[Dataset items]
----
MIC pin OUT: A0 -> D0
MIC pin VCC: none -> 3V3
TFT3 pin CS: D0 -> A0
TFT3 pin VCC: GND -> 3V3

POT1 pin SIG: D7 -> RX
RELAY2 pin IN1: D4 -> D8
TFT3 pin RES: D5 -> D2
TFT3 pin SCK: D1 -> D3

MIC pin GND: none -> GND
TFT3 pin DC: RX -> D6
----
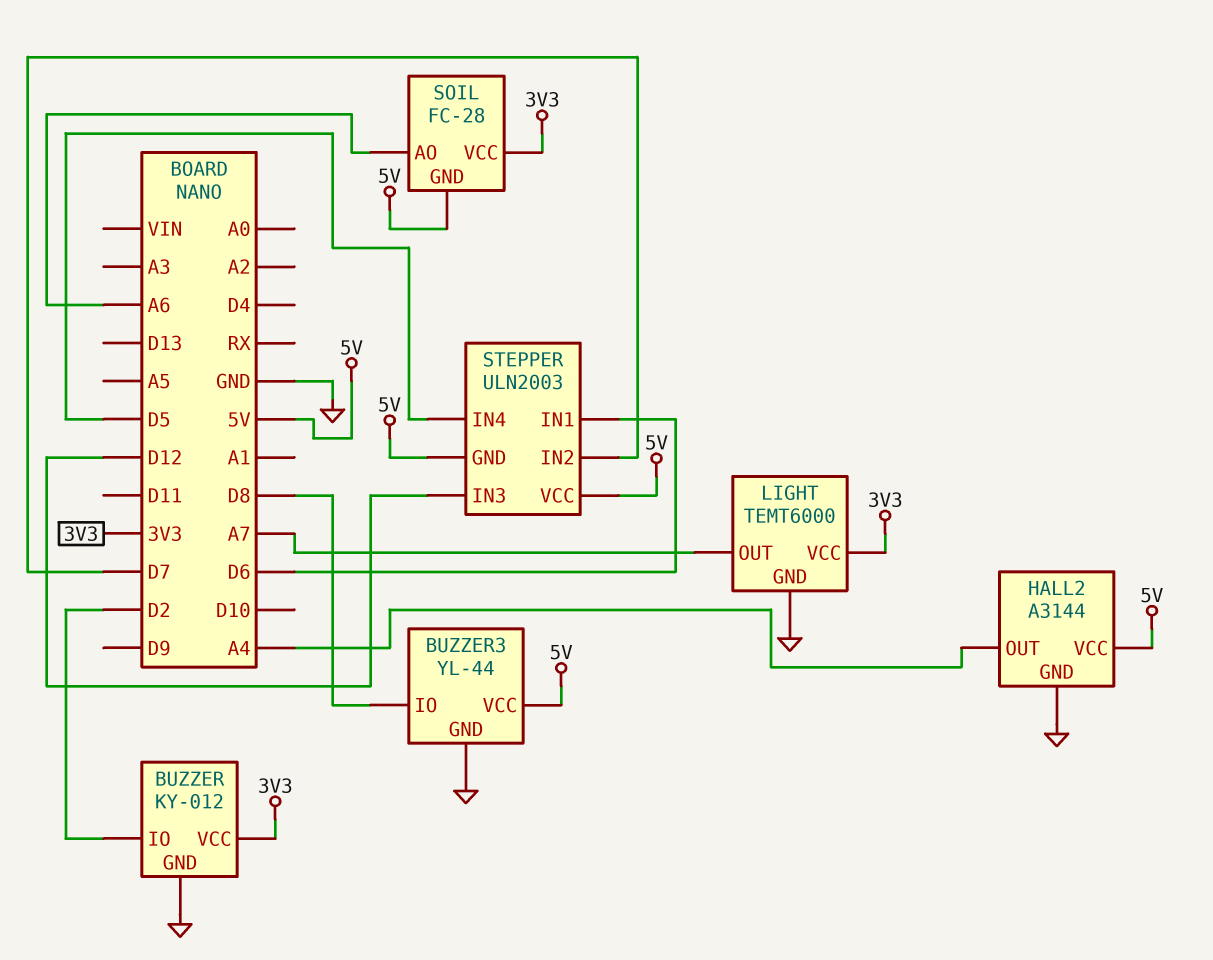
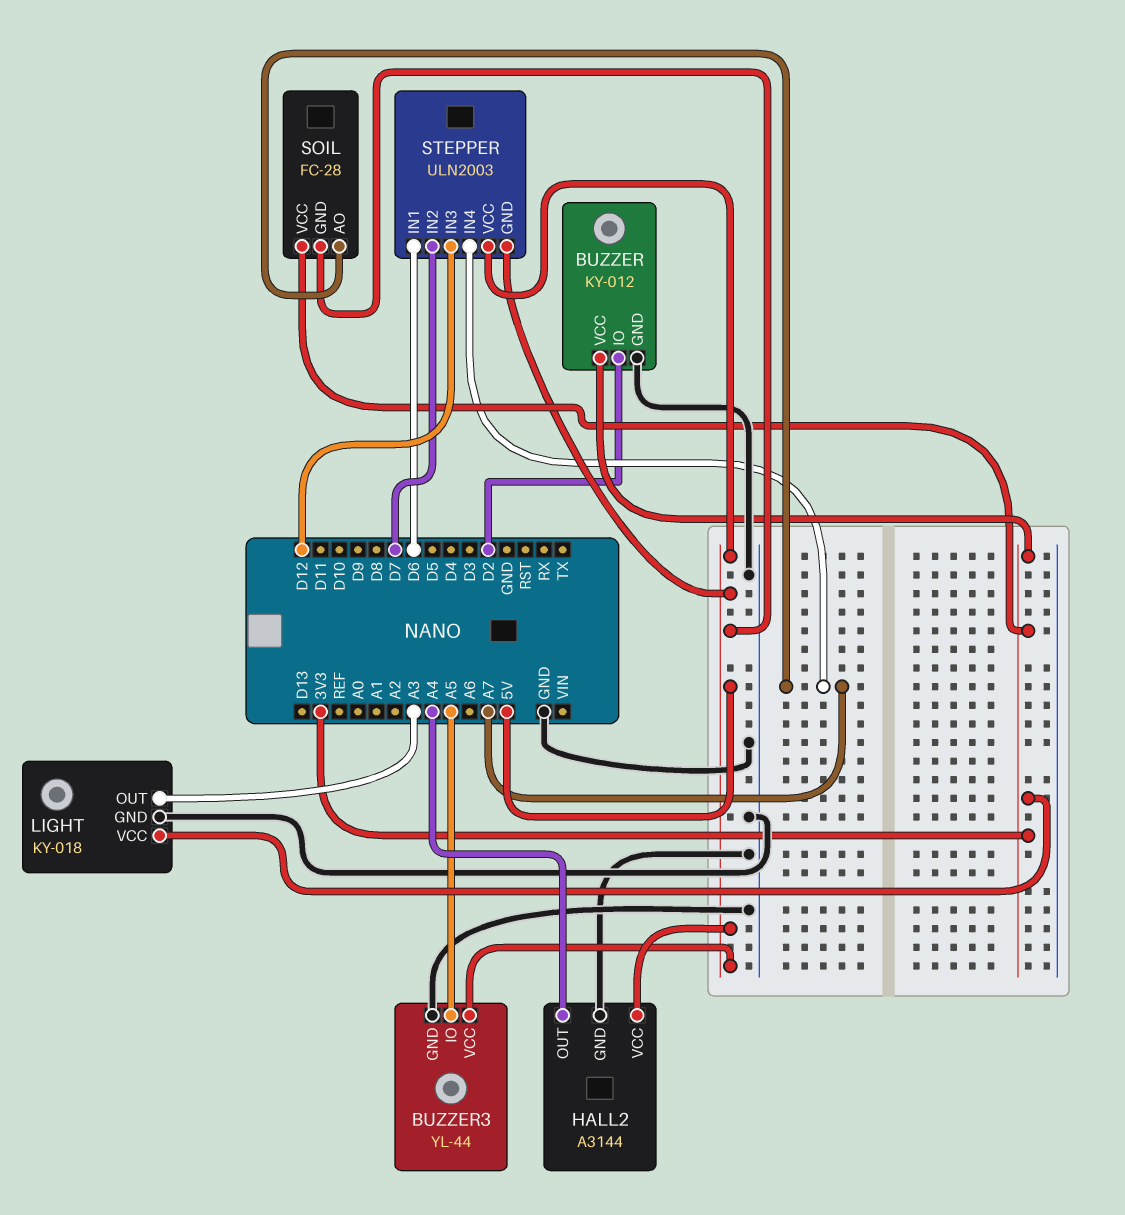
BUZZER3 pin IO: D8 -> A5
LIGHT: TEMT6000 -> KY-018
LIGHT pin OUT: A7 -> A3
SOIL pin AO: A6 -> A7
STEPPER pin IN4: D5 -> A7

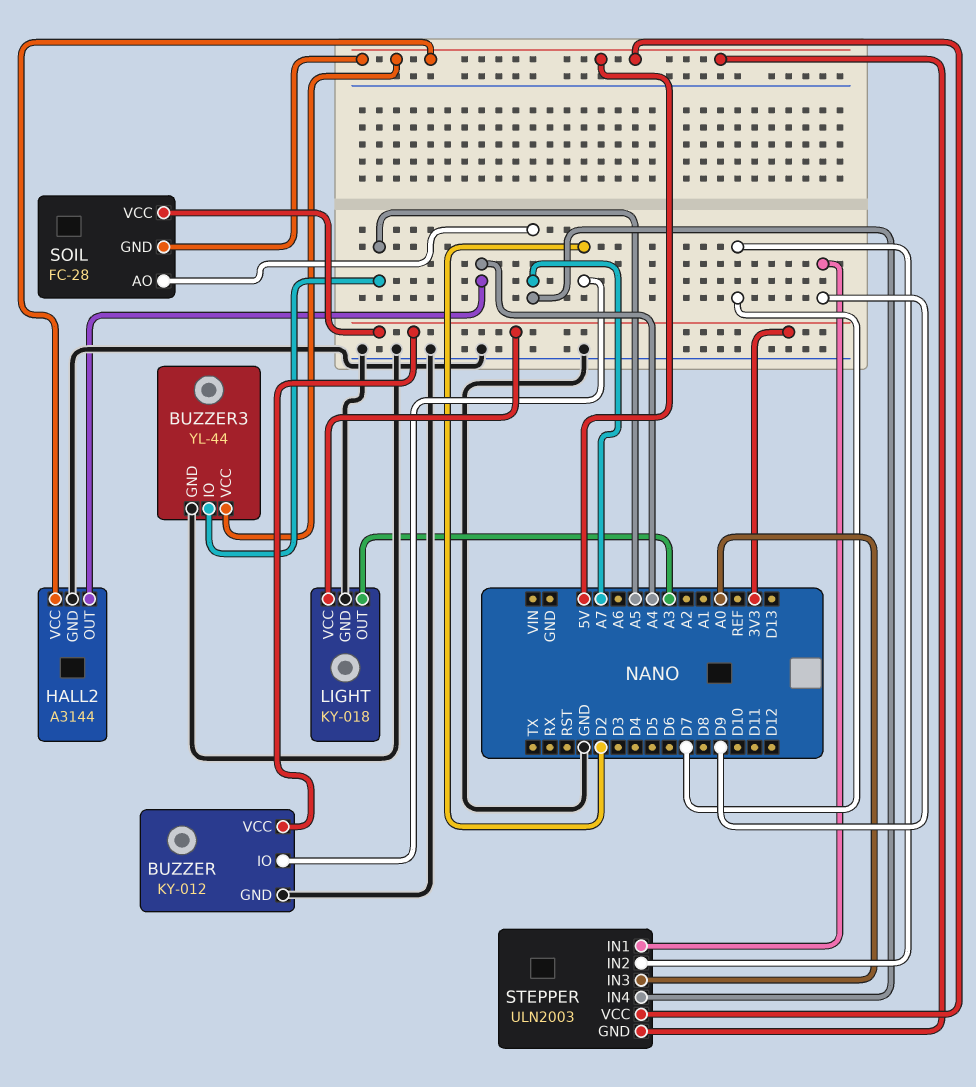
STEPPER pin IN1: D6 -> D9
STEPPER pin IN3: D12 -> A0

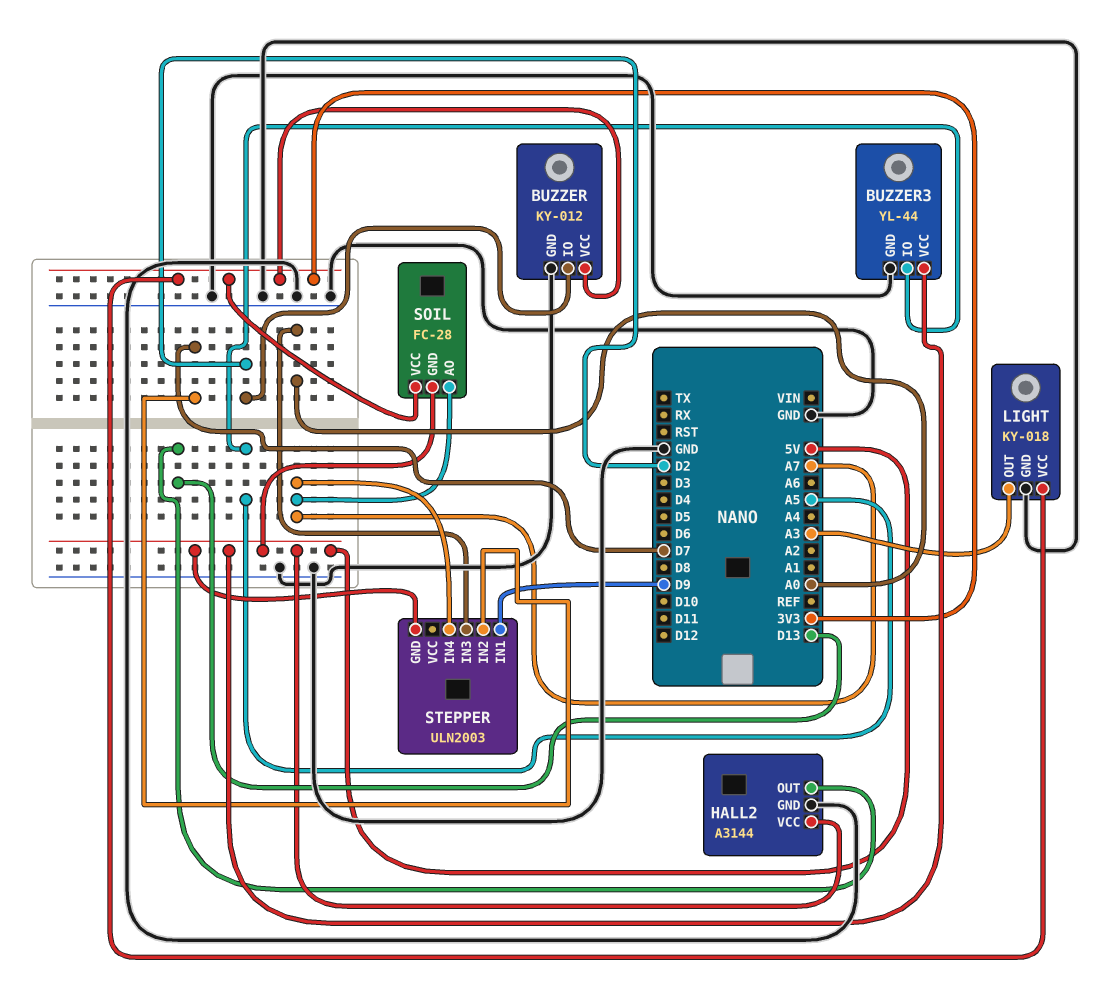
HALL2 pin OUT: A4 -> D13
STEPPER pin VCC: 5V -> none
----
■ Task directions ■
Would you retype exactly the lines above, from the line with "RELAY2 pin IN1: D4 -> D8" to the line with "TFT3 pin DC: RX -> D6", with both end lines kept and nothing more?

■ Your response ■
RELAY2 pin IN1: D4 -> D8
TFT3 pin RES: D5 -> D2
TFT3 pin SCK: D1 -> D3

MIC pin GND: none -> GND
TFT3 pin DC: RX -> D6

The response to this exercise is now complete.